[Spatial reasoning data]
---------------
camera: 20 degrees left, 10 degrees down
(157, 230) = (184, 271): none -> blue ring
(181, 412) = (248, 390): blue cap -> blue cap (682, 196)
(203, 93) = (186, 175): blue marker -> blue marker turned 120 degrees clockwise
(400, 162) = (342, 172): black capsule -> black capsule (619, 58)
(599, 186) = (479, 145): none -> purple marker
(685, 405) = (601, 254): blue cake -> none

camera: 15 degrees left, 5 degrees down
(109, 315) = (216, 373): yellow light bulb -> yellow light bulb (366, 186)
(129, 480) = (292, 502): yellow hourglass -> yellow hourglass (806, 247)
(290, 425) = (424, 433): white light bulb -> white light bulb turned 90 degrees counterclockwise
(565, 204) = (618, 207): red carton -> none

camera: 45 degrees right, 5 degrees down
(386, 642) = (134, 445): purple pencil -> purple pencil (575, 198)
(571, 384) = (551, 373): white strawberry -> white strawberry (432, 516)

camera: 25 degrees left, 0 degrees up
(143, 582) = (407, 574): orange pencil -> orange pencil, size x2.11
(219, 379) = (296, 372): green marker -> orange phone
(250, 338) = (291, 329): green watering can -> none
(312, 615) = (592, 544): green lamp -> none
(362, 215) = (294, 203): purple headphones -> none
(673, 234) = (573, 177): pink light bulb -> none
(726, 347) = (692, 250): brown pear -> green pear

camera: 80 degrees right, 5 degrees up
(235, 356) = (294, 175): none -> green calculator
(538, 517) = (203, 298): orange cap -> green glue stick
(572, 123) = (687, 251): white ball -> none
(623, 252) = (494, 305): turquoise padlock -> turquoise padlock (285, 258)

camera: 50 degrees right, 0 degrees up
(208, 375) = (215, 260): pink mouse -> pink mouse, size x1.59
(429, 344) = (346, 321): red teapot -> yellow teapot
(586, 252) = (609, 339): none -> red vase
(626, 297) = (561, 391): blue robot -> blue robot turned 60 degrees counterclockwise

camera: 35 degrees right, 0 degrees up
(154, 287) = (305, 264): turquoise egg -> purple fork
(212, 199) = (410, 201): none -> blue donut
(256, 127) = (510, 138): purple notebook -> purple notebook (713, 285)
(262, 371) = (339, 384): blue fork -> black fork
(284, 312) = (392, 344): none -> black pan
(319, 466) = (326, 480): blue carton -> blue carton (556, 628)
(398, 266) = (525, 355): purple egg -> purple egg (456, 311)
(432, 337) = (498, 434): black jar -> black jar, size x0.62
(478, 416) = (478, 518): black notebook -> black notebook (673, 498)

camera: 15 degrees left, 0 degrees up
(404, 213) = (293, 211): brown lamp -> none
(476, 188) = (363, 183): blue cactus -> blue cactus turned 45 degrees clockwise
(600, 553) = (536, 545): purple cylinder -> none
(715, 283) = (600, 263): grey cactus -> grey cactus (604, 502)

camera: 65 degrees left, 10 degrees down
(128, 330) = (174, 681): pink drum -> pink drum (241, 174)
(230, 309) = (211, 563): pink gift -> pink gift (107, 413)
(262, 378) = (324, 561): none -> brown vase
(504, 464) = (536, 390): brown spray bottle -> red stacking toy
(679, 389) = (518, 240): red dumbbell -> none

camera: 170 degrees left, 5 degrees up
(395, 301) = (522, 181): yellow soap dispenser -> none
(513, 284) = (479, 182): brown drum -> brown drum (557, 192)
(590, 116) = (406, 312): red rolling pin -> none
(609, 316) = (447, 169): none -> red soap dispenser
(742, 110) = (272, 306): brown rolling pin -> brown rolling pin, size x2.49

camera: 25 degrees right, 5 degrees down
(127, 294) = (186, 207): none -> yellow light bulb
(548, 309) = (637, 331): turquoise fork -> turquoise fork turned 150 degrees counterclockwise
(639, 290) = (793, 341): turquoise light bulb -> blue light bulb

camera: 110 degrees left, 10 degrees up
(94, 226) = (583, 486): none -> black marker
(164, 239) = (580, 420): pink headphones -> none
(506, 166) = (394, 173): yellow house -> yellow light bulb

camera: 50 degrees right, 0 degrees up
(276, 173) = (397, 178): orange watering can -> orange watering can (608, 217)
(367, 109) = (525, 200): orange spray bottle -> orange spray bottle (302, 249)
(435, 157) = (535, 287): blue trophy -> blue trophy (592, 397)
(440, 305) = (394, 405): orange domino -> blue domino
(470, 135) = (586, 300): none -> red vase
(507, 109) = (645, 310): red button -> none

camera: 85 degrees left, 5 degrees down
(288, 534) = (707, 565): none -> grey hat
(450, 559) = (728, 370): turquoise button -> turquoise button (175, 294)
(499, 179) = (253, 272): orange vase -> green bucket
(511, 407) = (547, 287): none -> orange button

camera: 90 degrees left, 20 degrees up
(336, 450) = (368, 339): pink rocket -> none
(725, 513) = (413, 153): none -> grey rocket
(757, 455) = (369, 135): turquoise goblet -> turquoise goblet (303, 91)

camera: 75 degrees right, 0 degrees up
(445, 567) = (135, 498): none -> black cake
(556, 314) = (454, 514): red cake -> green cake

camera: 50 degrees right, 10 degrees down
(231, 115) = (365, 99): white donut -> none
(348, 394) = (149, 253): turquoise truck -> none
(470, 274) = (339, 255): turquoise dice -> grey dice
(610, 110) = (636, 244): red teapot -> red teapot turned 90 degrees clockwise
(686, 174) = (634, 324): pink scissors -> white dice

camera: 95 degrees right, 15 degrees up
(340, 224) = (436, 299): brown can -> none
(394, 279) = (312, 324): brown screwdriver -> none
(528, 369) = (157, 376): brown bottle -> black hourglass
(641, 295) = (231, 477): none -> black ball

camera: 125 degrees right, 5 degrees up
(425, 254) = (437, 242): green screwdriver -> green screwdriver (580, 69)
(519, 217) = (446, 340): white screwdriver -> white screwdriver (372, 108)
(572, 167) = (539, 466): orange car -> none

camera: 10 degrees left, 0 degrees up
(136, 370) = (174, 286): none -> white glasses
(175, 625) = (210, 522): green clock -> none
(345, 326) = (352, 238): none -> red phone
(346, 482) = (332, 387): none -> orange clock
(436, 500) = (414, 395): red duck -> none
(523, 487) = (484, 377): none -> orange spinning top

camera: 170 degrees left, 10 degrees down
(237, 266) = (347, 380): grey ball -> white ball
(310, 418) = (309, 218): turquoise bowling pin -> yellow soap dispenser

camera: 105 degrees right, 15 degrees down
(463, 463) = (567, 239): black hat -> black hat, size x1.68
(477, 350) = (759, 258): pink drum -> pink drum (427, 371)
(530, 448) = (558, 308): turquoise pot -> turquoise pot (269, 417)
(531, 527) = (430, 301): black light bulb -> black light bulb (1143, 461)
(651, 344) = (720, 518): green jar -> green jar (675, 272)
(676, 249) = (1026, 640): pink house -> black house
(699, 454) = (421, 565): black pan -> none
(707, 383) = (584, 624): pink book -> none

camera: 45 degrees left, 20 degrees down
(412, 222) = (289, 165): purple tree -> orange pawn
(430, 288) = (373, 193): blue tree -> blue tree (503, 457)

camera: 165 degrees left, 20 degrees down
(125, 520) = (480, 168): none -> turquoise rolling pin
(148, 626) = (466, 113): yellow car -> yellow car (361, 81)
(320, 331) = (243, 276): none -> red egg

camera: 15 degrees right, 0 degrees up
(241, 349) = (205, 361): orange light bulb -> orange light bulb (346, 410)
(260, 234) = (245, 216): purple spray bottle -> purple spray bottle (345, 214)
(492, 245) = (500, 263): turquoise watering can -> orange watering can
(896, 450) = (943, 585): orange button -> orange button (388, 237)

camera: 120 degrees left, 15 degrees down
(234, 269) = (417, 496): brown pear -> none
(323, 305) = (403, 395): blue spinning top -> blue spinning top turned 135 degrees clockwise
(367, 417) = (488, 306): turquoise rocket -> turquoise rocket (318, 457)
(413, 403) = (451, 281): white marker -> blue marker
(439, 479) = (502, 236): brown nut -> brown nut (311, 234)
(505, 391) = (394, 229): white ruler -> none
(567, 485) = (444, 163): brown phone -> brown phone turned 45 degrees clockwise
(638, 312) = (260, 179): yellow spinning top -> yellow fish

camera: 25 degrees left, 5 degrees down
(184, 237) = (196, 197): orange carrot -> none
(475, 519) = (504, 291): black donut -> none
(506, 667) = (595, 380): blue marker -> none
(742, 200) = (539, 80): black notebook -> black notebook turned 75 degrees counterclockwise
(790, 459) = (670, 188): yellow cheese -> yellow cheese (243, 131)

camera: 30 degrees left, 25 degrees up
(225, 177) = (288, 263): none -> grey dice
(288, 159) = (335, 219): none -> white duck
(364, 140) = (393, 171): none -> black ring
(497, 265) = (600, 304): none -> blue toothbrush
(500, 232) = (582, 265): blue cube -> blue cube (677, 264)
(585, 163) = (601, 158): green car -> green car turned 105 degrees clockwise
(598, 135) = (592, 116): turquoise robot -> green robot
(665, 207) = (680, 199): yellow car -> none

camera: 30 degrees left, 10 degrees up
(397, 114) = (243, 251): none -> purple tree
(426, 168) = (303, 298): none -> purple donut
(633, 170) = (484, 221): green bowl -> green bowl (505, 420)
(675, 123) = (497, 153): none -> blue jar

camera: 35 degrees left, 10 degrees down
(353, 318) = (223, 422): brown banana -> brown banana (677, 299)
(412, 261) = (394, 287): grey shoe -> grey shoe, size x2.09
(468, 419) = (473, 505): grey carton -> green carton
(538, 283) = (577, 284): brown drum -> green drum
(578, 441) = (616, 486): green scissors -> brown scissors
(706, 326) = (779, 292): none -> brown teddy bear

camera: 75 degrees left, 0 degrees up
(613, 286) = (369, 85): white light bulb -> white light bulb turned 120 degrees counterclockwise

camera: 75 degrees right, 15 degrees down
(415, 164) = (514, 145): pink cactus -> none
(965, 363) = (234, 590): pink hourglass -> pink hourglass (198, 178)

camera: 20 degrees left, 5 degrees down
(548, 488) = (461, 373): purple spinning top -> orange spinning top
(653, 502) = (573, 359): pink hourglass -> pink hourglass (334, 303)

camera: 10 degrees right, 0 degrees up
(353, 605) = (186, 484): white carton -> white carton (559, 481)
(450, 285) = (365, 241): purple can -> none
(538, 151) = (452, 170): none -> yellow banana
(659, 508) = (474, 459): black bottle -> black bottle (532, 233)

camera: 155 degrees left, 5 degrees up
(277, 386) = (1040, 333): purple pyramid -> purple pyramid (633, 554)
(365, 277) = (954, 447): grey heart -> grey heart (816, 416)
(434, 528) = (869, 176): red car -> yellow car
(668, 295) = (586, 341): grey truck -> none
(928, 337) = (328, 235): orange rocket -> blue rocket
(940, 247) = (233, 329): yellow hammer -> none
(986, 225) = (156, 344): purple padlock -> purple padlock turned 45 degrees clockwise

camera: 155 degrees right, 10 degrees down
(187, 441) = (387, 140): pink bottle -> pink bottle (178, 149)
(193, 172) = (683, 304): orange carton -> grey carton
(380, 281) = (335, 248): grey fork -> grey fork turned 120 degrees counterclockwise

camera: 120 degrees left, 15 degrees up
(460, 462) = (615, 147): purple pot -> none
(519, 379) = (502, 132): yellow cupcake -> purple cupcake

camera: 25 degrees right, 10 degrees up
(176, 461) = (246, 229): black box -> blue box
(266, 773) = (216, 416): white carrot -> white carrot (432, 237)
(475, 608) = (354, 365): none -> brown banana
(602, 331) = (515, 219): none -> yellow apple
---------------
ABOUT THIS TASK | The answer must be every line of the records that contains the word "pencil".

REPLY |
(386, 642) = (134, 445): purple pencil -> purple pencil (575, 198)
(143, 582) = (407, 574): orange pencil -> orange pencil, size x2.11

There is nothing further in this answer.